Problem to solve.
Give the data again exactly, from its opening line through the line in which "BT101: 3V (plus" appears.

(Items listed in a dataset)
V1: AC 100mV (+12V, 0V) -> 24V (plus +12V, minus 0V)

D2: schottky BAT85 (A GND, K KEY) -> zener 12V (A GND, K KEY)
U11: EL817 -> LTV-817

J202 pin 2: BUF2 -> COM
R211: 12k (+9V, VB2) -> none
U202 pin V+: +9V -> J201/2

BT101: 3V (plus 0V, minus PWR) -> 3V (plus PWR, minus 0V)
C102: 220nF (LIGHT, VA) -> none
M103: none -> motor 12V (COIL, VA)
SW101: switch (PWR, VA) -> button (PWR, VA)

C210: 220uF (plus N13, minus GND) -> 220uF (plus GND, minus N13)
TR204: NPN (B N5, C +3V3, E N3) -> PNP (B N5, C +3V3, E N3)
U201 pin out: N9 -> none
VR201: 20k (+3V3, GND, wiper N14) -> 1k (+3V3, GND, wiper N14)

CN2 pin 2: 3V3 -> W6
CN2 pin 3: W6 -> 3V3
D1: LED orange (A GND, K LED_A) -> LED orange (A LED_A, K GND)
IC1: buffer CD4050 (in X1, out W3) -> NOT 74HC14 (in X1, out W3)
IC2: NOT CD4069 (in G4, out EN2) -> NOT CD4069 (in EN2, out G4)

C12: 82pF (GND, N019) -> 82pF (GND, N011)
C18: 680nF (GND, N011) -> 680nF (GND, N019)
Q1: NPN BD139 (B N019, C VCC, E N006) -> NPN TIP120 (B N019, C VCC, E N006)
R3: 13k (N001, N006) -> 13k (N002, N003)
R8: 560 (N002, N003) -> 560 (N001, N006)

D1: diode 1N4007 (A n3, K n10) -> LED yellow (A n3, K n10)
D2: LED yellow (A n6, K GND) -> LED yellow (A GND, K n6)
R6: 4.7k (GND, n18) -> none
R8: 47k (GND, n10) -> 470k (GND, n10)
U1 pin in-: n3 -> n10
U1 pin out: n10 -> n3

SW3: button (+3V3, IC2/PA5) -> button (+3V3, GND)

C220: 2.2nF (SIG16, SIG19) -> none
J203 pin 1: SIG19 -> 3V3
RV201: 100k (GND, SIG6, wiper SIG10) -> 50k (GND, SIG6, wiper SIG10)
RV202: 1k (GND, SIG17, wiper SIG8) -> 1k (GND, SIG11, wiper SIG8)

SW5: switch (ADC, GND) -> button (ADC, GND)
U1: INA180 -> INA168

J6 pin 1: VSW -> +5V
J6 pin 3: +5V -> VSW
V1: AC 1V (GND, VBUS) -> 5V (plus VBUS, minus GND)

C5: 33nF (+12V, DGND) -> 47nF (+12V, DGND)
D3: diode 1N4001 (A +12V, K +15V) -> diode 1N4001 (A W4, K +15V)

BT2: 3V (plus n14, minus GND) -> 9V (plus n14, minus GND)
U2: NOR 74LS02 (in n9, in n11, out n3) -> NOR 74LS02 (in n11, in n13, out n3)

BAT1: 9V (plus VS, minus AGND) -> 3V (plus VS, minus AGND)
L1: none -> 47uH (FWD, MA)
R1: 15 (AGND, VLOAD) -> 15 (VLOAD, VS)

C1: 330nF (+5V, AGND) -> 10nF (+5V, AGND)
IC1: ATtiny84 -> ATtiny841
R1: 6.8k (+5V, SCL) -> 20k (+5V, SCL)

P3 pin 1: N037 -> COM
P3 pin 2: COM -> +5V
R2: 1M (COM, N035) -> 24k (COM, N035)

Response to the exercise.
V1: AC 100mV (+12V, 0V) -> 24V (plus +12V, minus 0V)

D2: schottky BAT85 (A GND, K KEY) -> zener 12V (A GND, K KEY)
U11: EL817 -> LTV-817

J202 pin 2: BUF2 -> COM
R211: 12k (+9V, VB2) -> none
U202 pin V+: +9V -> J201/2

BT101: 3V (plus 0V, minus PWR) -> 3V (plus PWR, minus 0V)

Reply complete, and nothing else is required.